### Dataset records
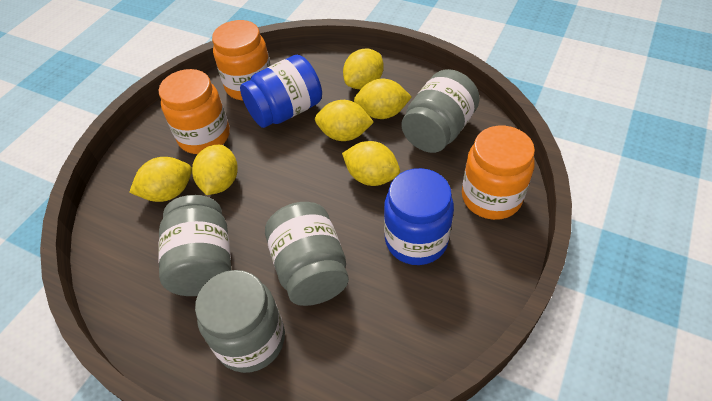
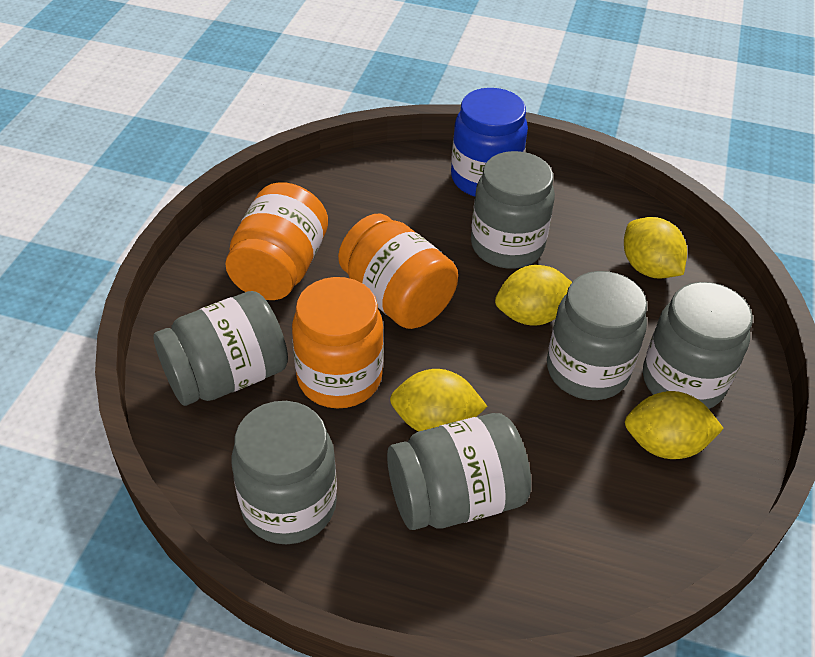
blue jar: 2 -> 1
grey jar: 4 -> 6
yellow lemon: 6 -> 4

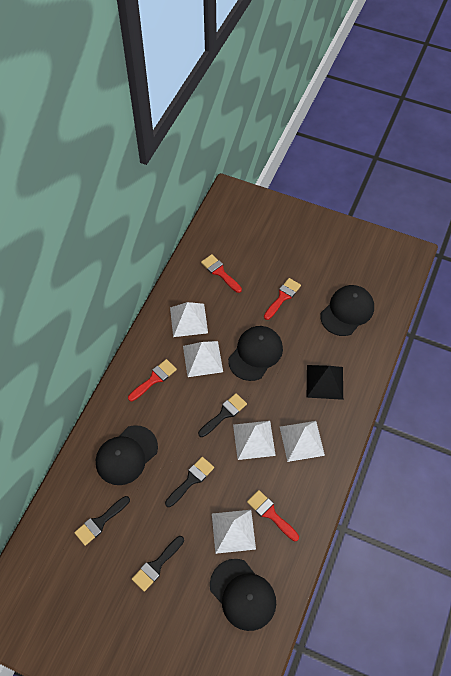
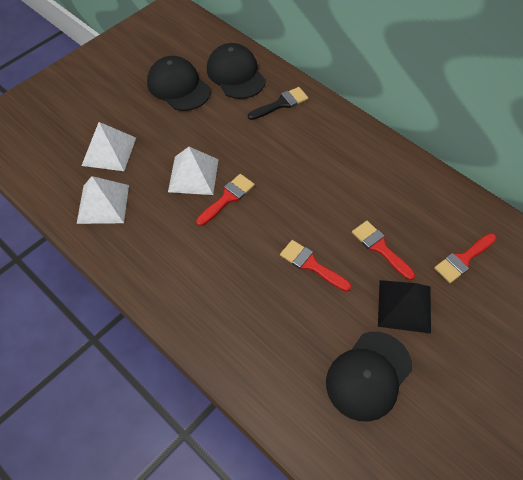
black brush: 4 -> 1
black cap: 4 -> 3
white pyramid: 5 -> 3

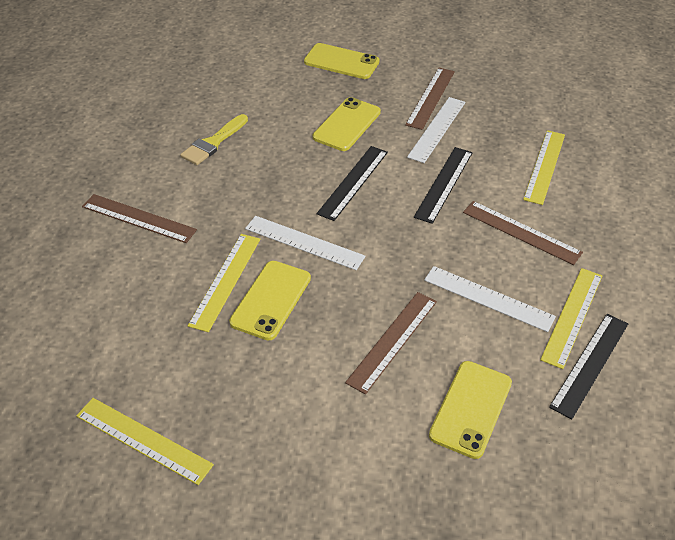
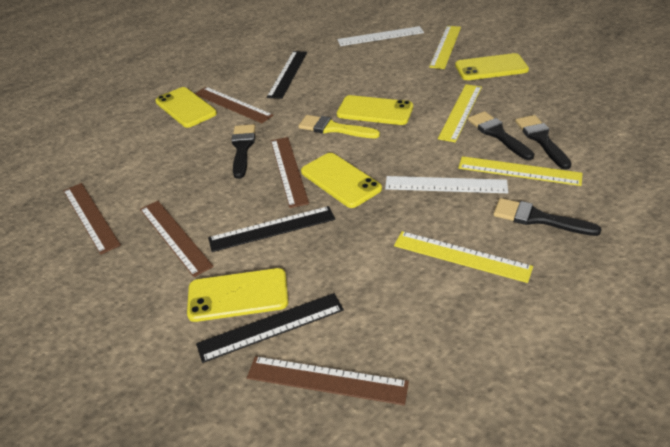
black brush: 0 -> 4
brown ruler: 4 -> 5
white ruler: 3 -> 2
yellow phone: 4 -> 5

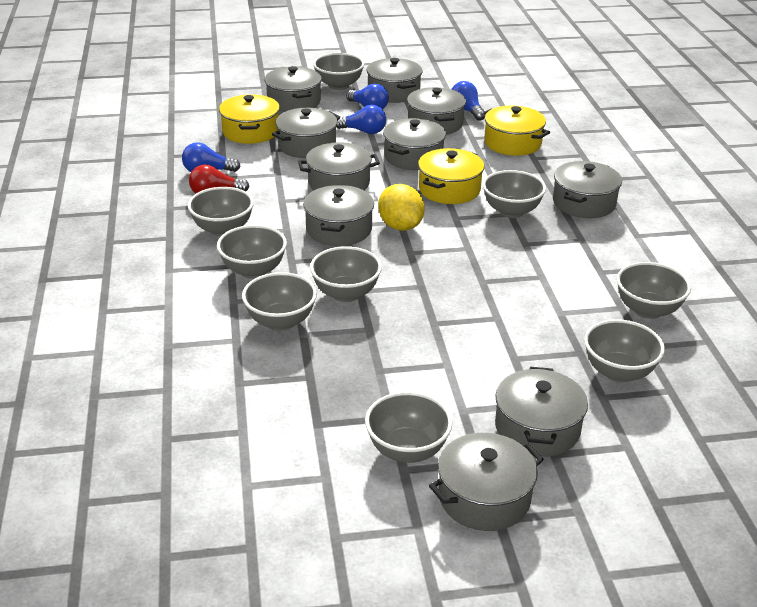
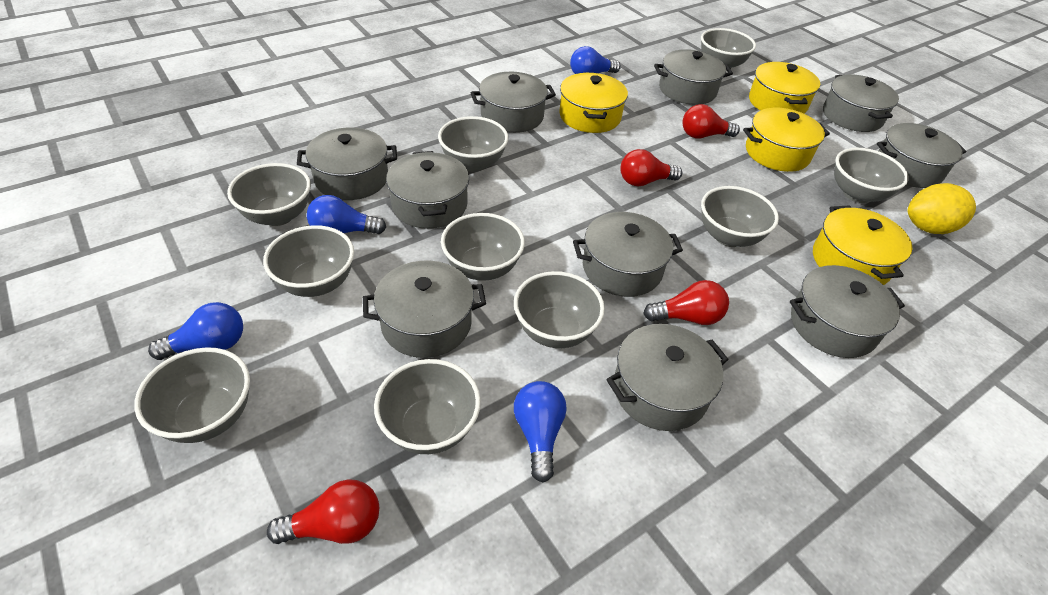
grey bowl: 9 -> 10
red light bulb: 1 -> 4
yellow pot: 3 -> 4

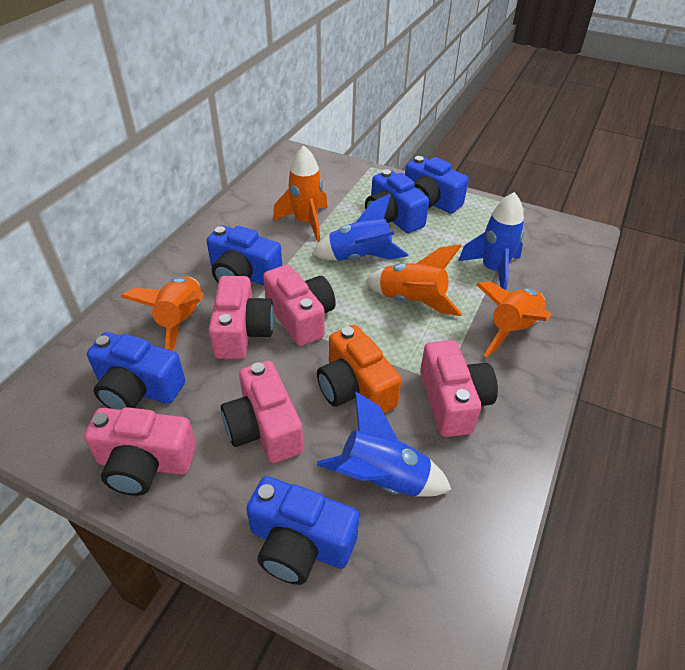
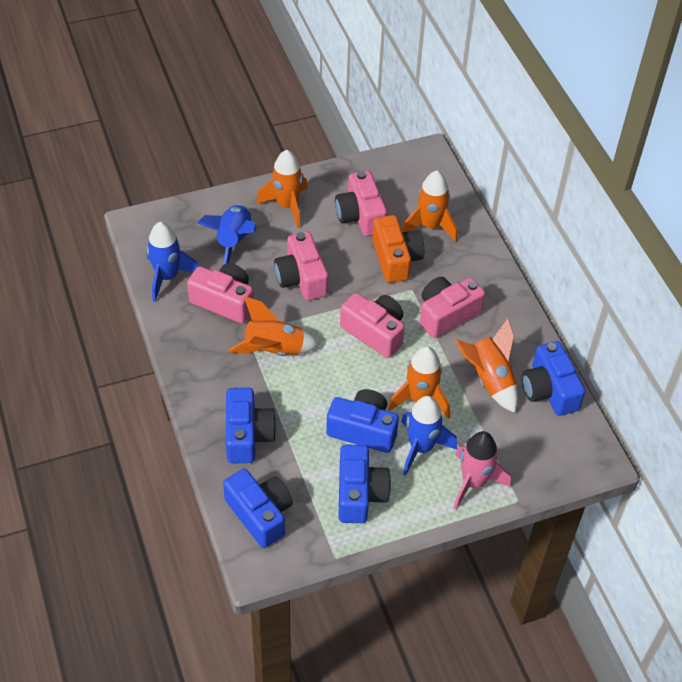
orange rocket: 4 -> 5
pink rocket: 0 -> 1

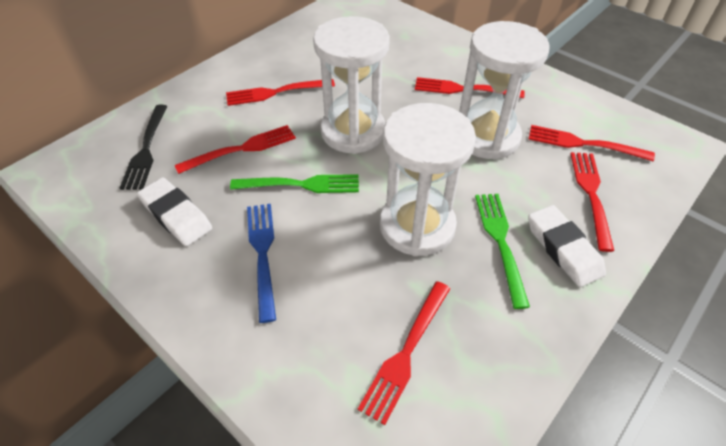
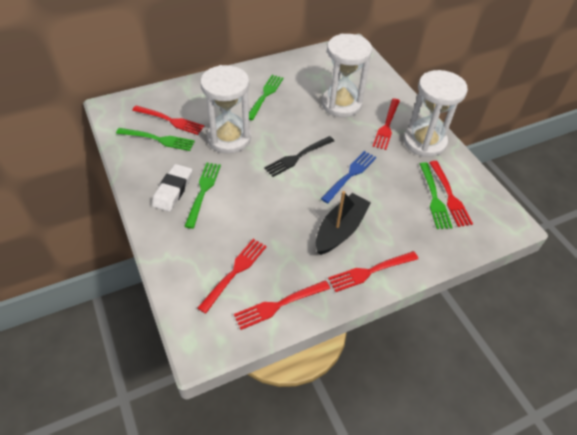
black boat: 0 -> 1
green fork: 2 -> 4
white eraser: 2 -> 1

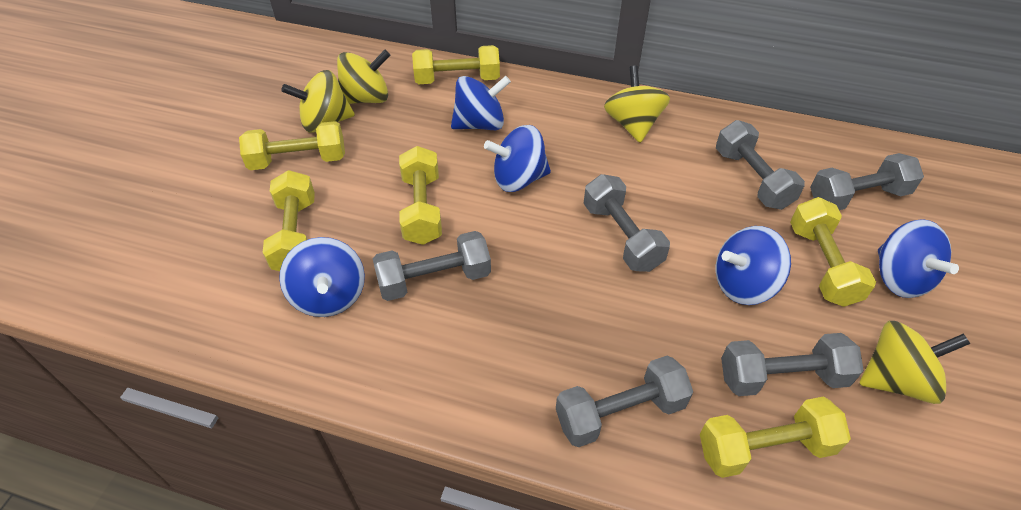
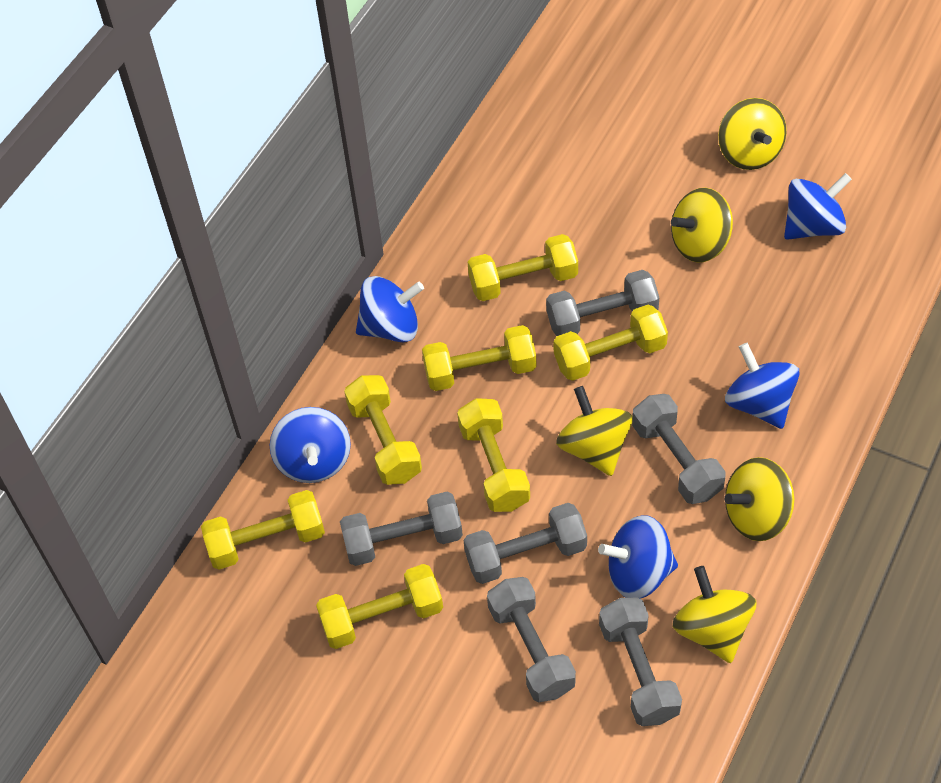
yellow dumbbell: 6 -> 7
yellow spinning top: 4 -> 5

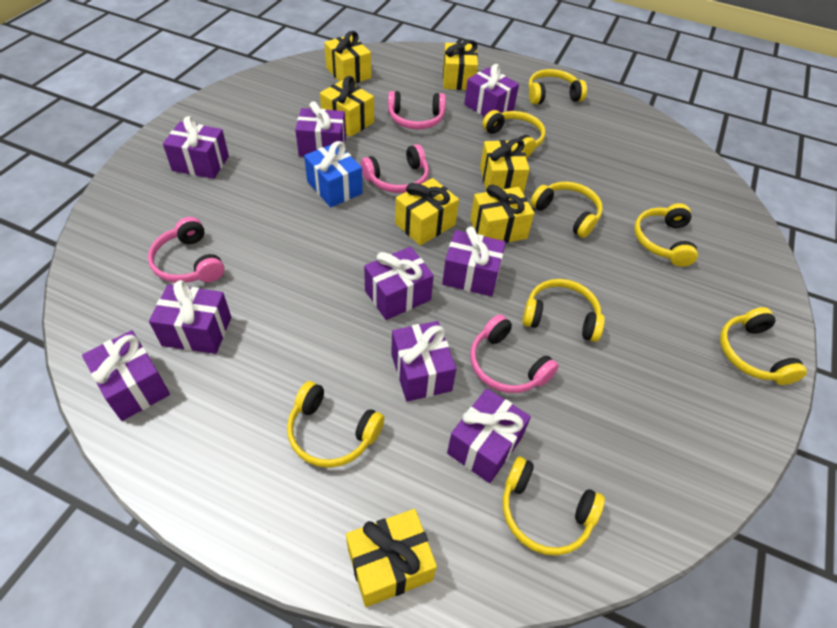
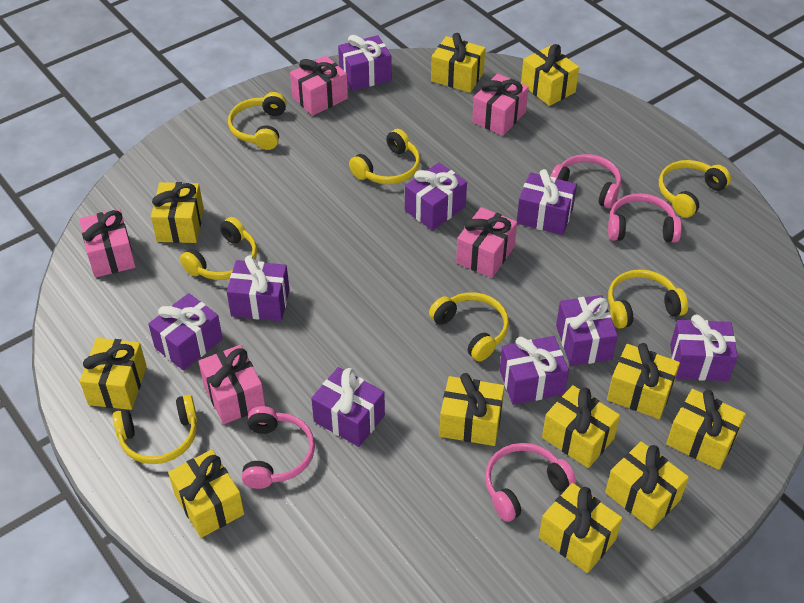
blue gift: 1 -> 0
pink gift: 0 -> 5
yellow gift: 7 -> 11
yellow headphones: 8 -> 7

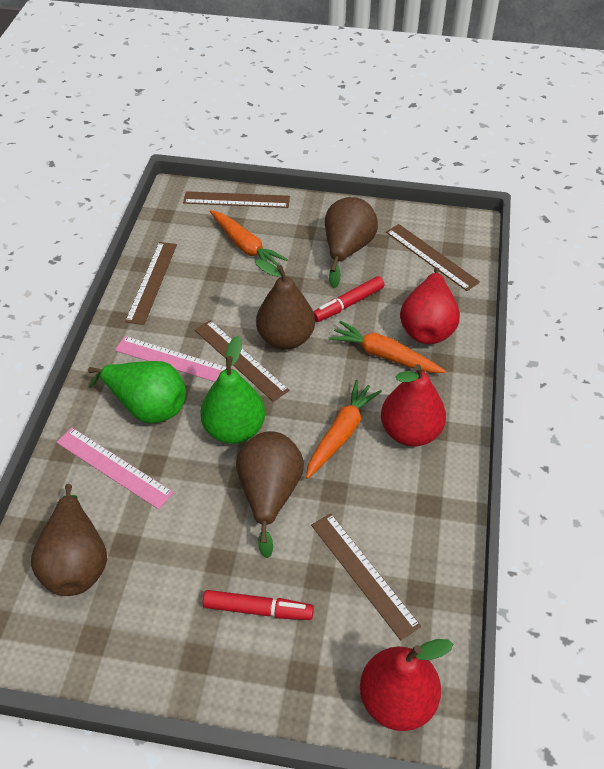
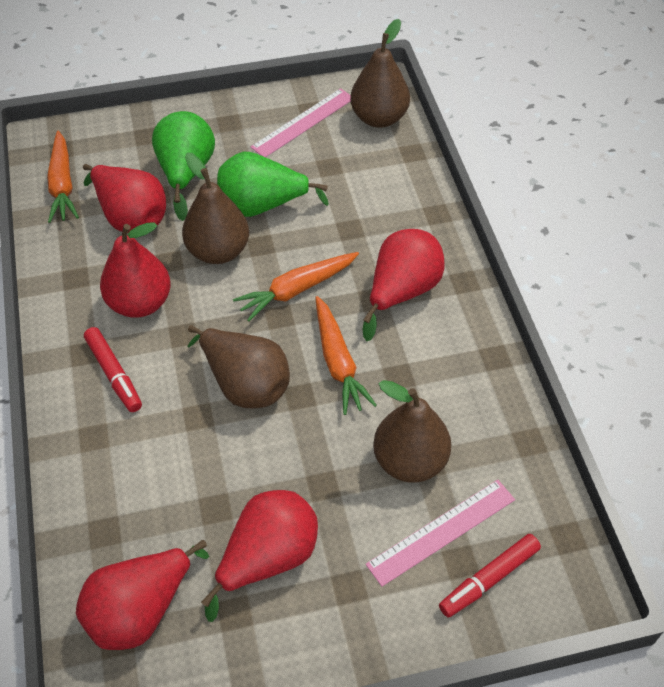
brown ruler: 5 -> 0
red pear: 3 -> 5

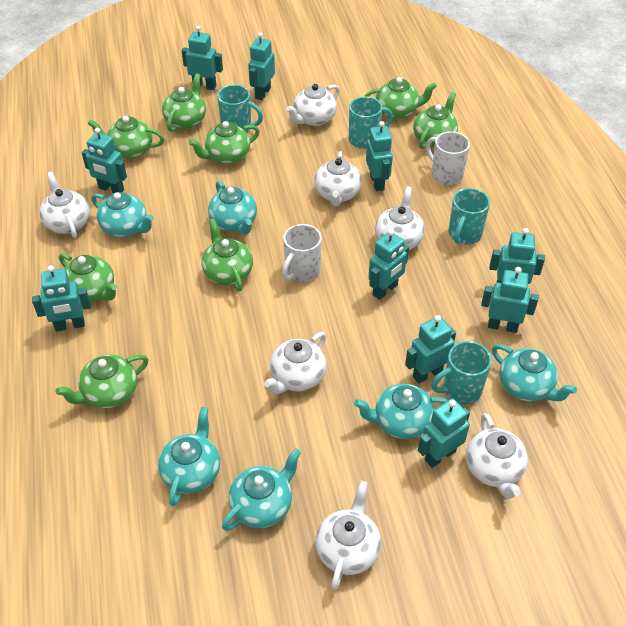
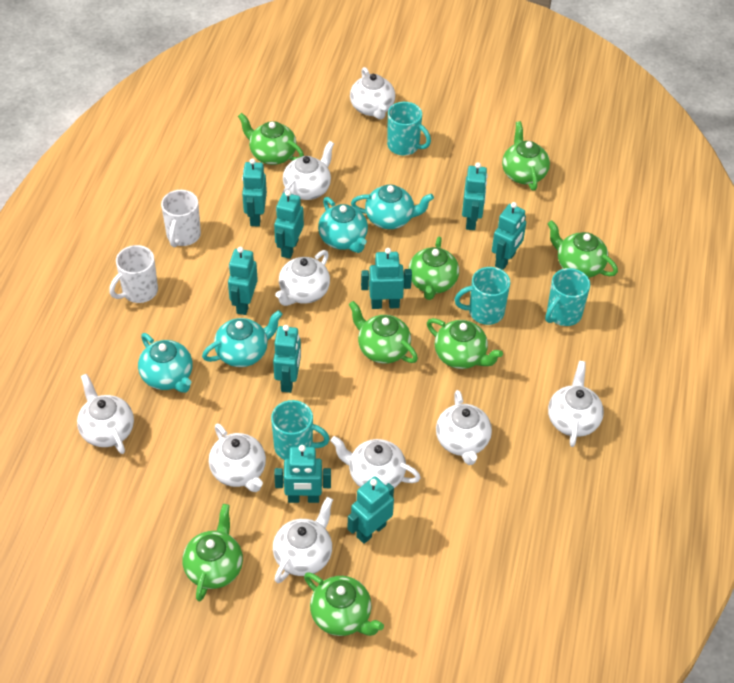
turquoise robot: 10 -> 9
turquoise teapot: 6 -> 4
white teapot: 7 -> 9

### What the task asks
Everything in the material above should be reproduced exactly, except the pictures.

### Response to this exercise
blue jar: 2 -> 1
grey jar: 4 -> 6
yellow lemon: 6 -> 4

black brush: 4 -> 1
black cap: 4 -> 3
white pyramid: 5 -> 3

black brush: 0 -> 4
brown ruler: 4 -> 5
white ruler: 3 -> 2
yellow phone: 4 -> 5

grey bowl: 9 -> 10
red light bulb: 1 -> 4
yellow pot: 3 -> 4

orange rocket: 4 -> 5
pink rocket: 0 -> 1

black boat: 0 -> 1
green fork: 2 -> 4
white eraser: 2 -> 1

yellow dumbbell: 6 -> 7
yellow spinning top: 4 -> 5

blue gift: 1 -> 0
pink gift: 0 -> 5
yellow gift: 7 -> 11
yellow headphones: 8 -> 7

brown ruler: 5 -> 0
red pear: 3 -> 5

turquoise robot: 10 -> 9
turquoise teapot: 6 -> 4
white teapot: 7 -> 9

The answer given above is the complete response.